[[ Data, beginning ]]

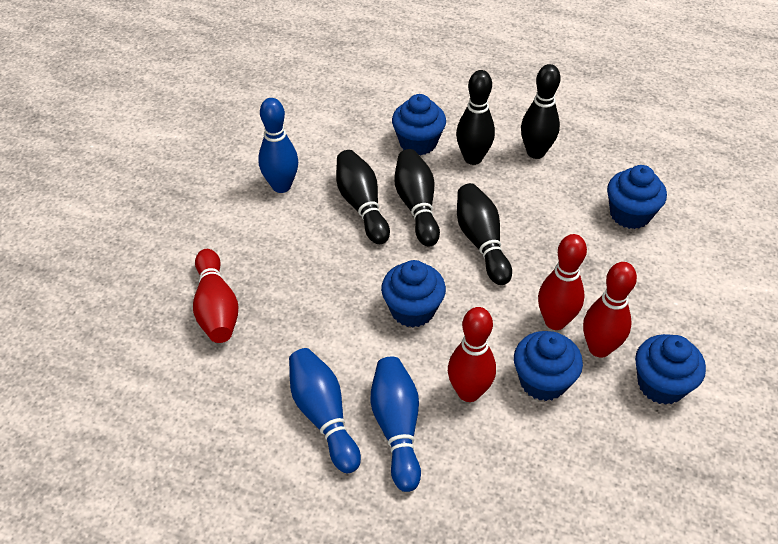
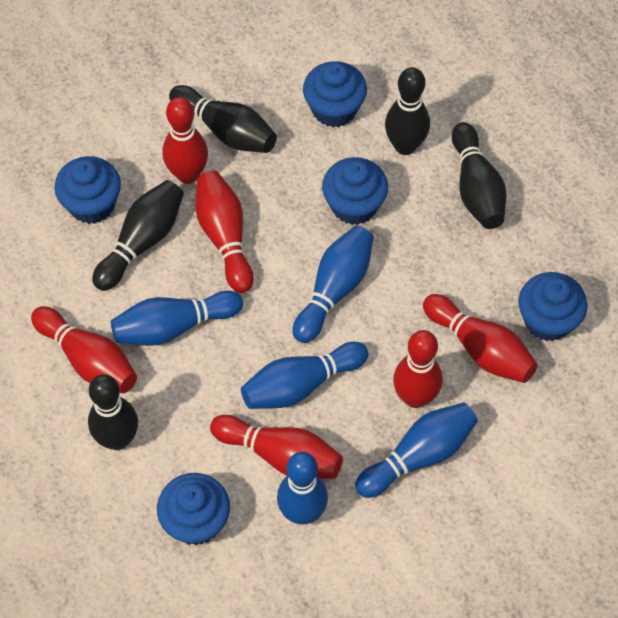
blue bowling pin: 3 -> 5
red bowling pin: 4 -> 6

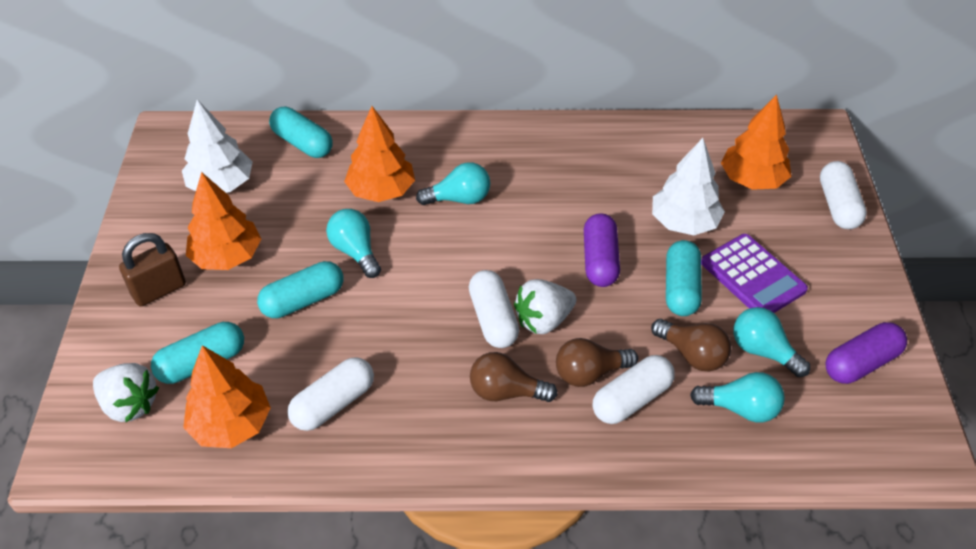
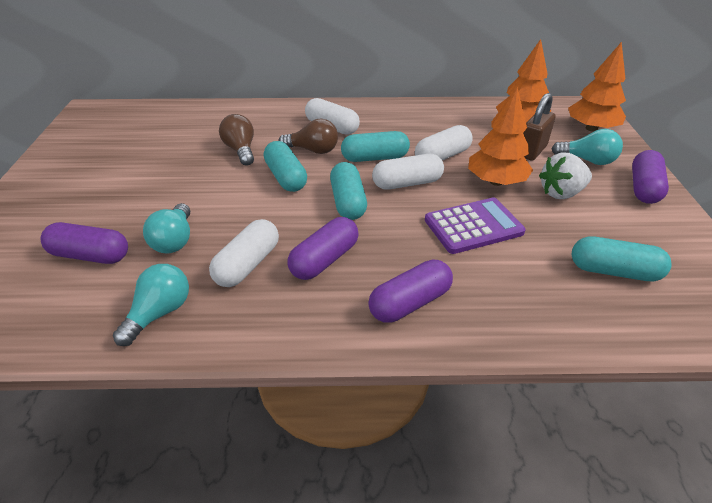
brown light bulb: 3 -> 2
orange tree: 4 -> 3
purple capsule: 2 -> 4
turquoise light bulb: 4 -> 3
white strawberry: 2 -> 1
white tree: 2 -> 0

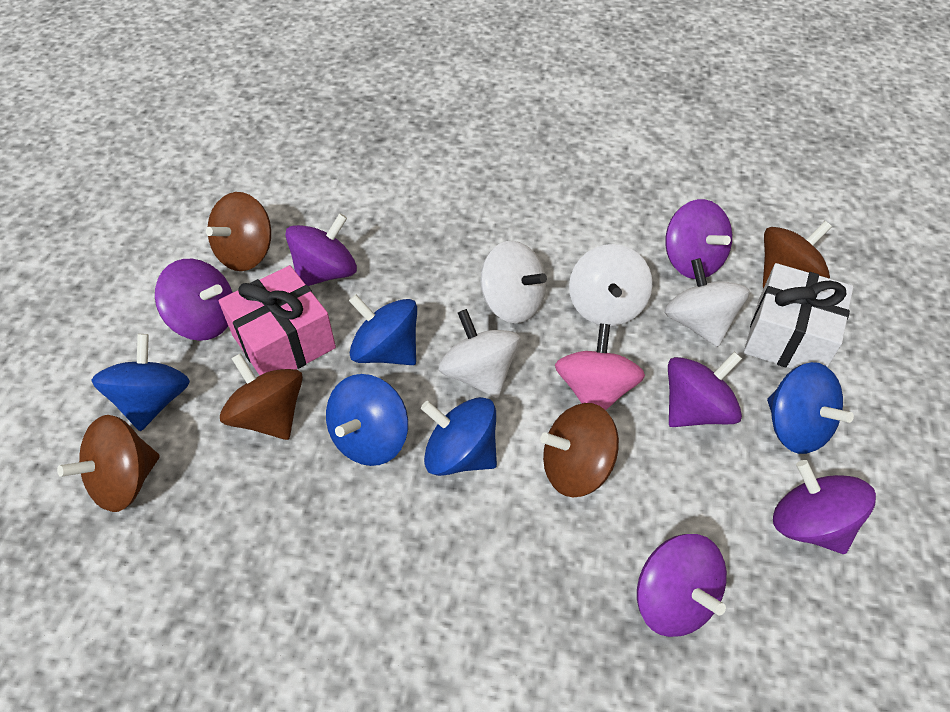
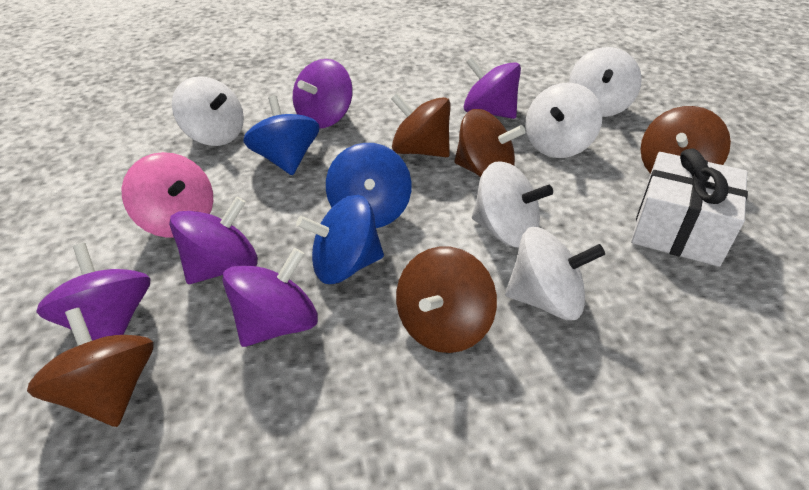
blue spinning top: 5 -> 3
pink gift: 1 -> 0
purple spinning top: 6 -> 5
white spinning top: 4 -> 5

[[ Data, end ]]

Task directions - With pictures omitted, copy exactly the lines from the one containing "white tree: 2 -> 0" through the final line of the listing, both included.

Response to this task -
white tree: 2 -> 0

blue spinning top: 5 -> 3
pink gift: 1 -> 0
purple spinning top: 6 -> 5
white spinning top: 4 -> 5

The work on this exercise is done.